> _Work item_
Scan the data for "pink" and copy each matching line.

> _Information provided_
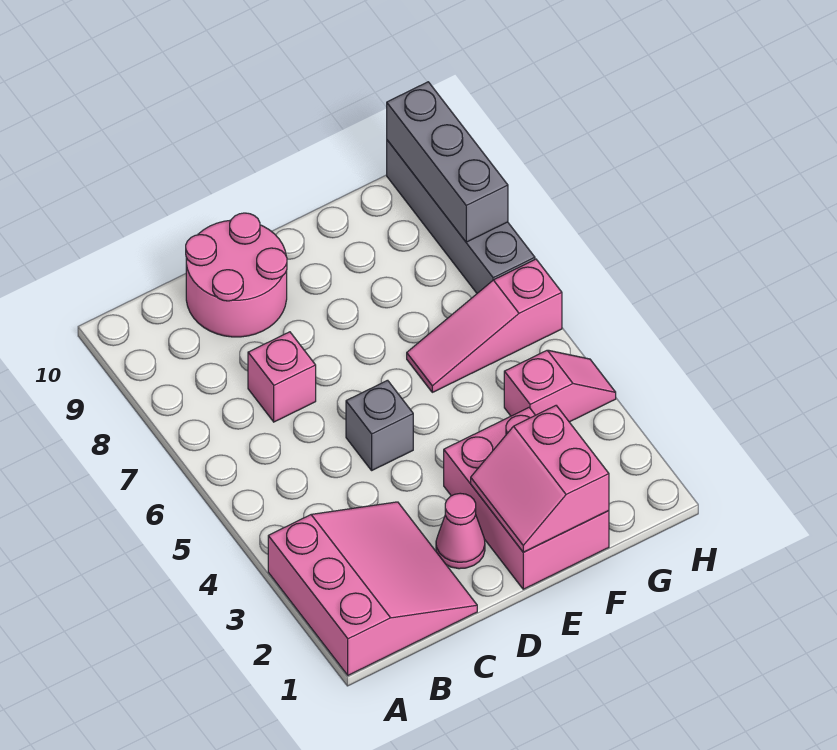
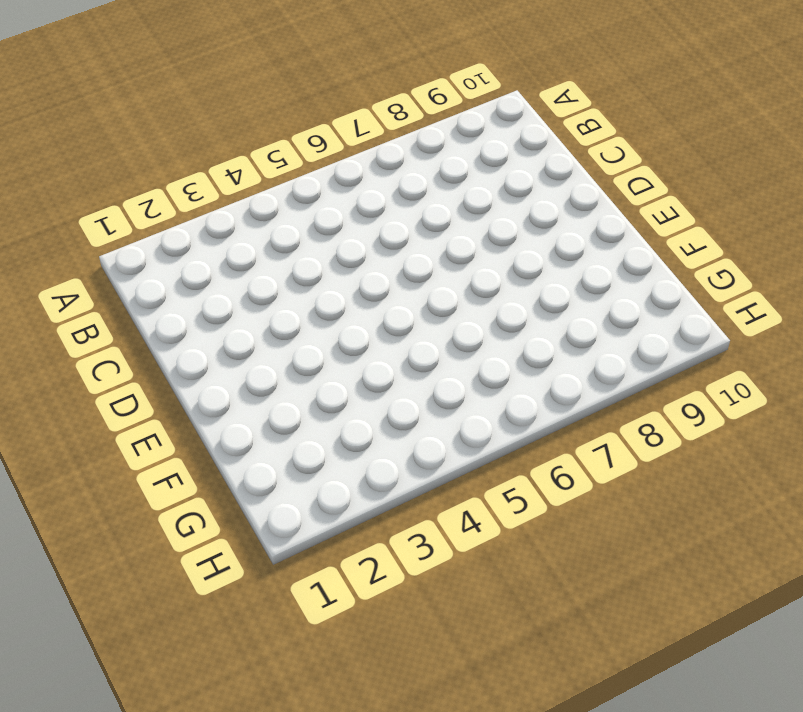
none -> pink slope A1:C3 level 1 top A
none -> pink brick C7 level 1

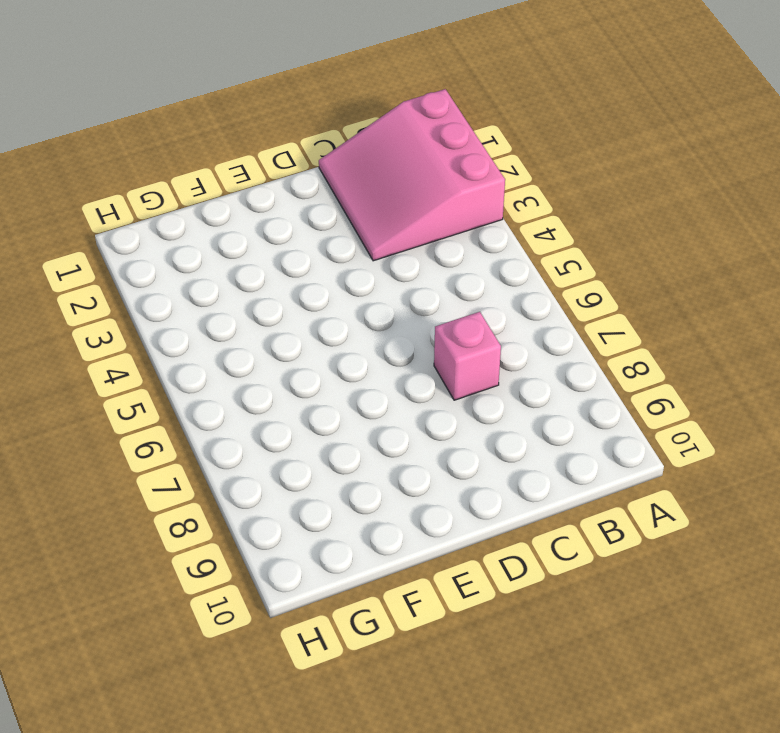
none -> pink round brick C9:D10 level 1
none -> pink cone D2 level 1

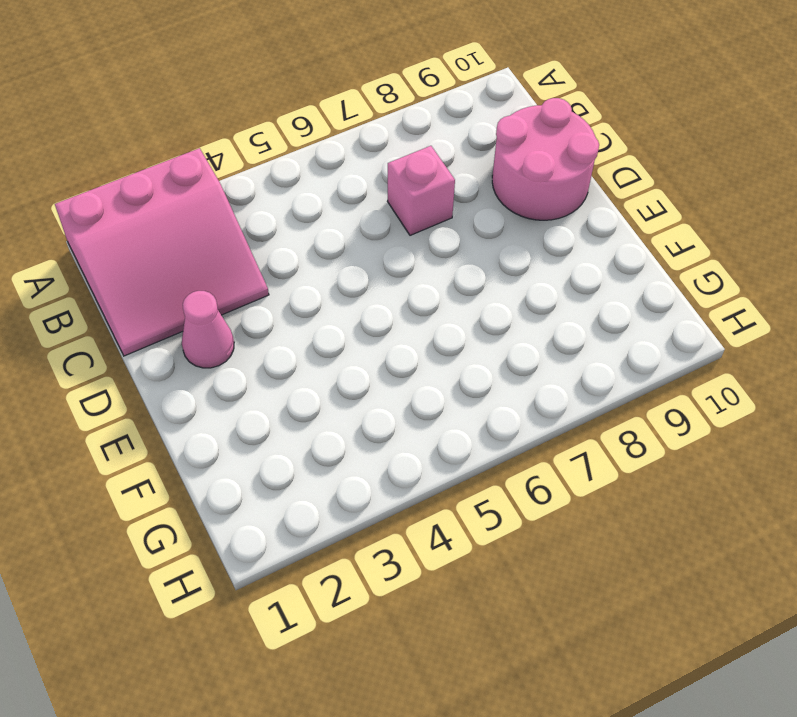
none -> grey brick D5 level 1
none -> pink brick E1:F3 level 1

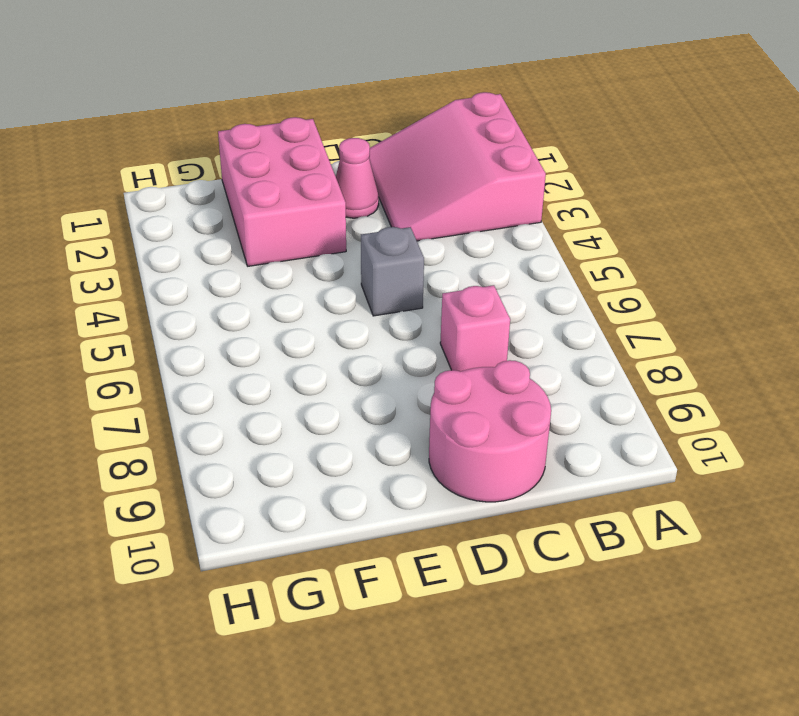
none -> pink slope F6:H6 level 1 top H
none -> pink slope G4:H4 level 1 top G

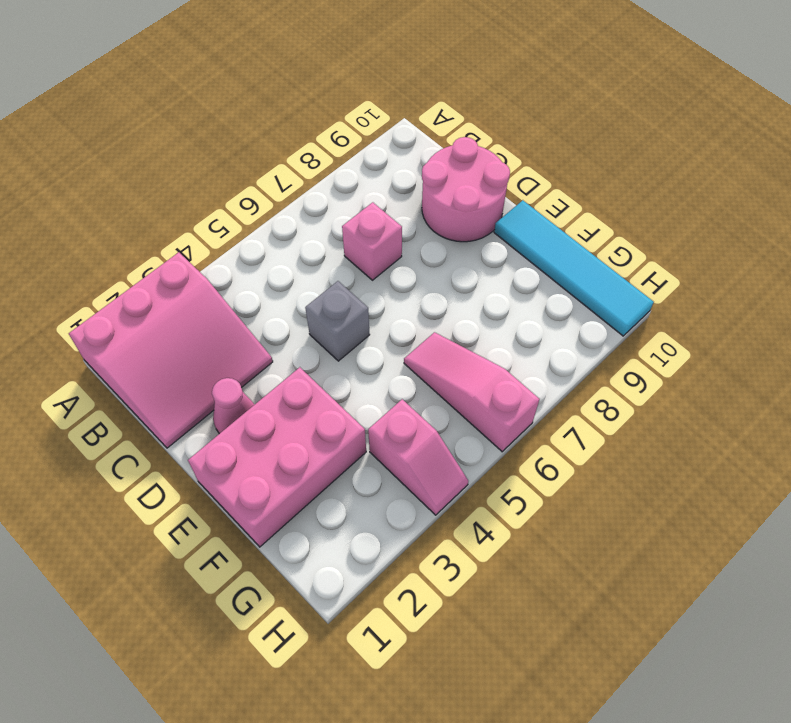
cyan tile E10:H10 level 1 -> grey brick H7:H10 level 1
none -> pink slope E1:F2 level 2 top F
none -> grey brick H8:H10 level 2

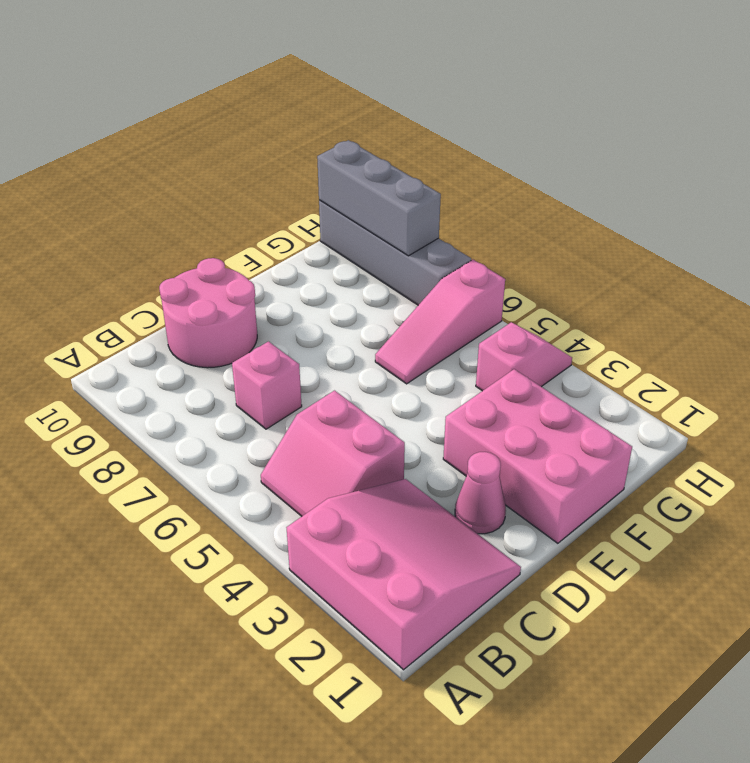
pink slope B4:C5 level 1 top C -> pink slope E1:F2 level 2 top F
none -> grey brick D5 level 1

> _Written response_
none -> pink slope A1:C3 level 1 top A
none -> pink brick C7 level 1
none -> pink round brick C9:D10 level 1
none -> pink cone D2 level 1
none -> pink brick E1:F3 level 1
none -> pink slope F6:H6 level 1 top H
none -> pink slope G4:H4 level 1 top G
none -> pink slope E1:F2 level 2 top F
pink slope B4:C5 level 1 top C -> pink slope E1:F2 level 2 top F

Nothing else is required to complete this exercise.